#### TASK DESCRIPTION:
Word for word, copy all the data and drop the pictures.

#### DATASET CONTENT:

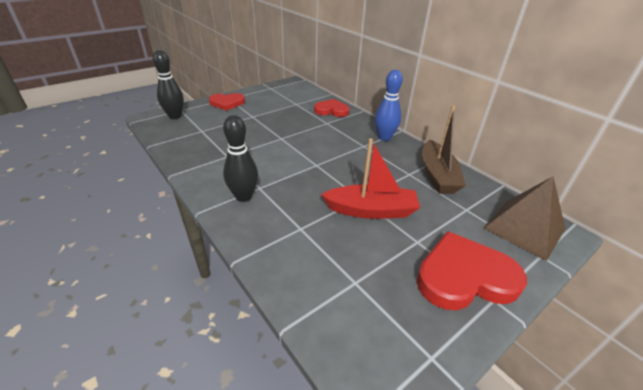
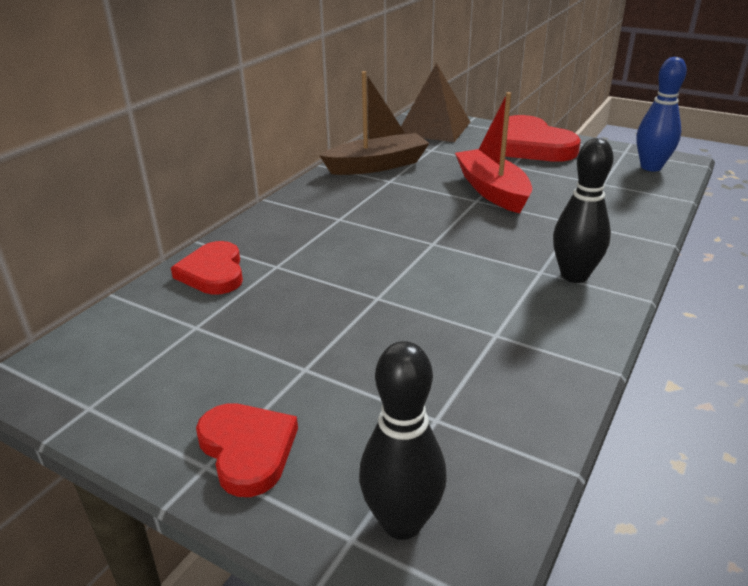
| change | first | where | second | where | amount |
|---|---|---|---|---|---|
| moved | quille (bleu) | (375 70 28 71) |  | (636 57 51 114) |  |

#### RESULT OF THE EXERCISE:
| change | first | where | second | where | amount |
|---|---|---|---|---|---|
| moved | quille (bleu) | (375 70 28 71) |  | (636 57 51 114) |  |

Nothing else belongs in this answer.